[Stated problem] Reproduce each line of the listing below verbatim, omitting the pictures from your output.

==================================================

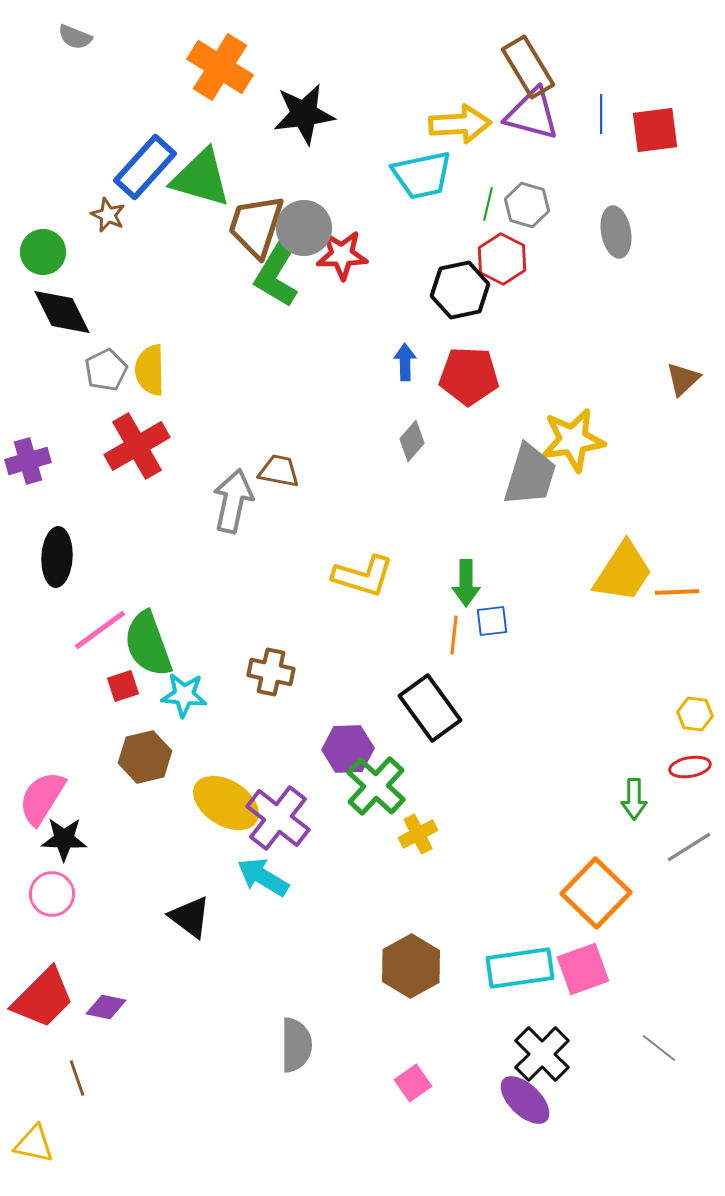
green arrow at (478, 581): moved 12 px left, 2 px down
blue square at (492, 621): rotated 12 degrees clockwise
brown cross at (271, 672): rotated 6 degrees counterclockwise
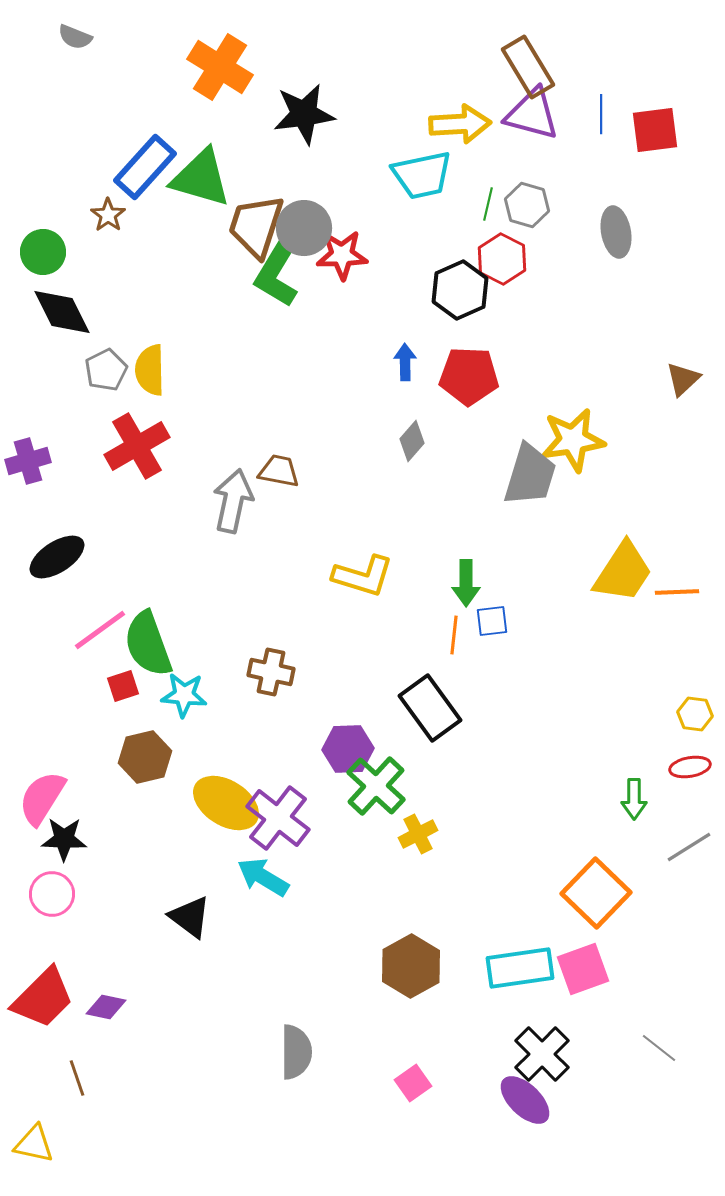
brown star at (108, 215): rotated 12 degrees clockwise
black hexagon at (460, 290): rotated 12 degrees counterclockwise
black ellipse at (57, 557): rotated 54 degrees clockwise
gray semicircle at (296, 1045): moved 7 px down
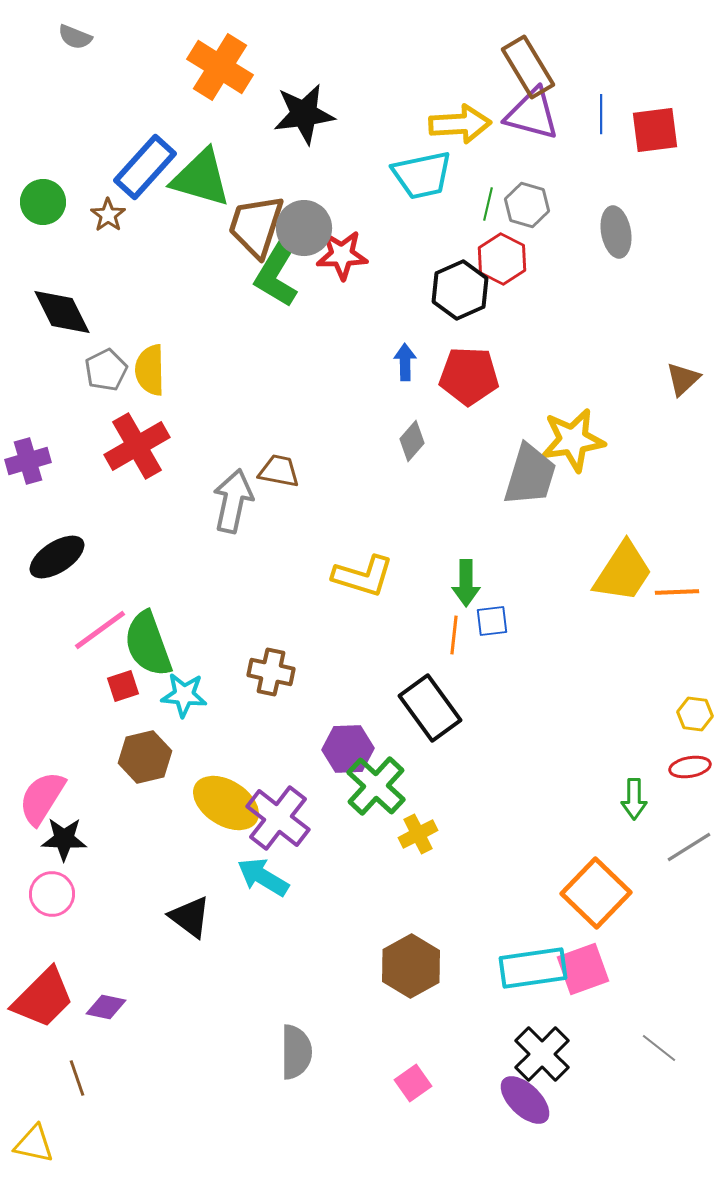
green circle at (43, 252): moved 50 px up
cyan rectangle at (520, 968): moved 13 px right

==================================================

[Exercise result]
green arrow at (478, 581): moved 12 px left, 2 px down
blue square at (492, 621): rotated 12 degrees clockwise
brown cross at (271, 672): rotated 6 degrees counterclockwise
brown star at (108, 215): rotated 12 degrees clockwise
black hexagon at (460, 290): rotated 12 degrees counterclockwise
black ellipse at (57, 557): rotated 54 degrees clockwise
gray semicircle at (296, 1045): moved 7 px down
green circle at (43, 252): moved 50 px up
cyan rectangle at (520, 968): moved 13 px right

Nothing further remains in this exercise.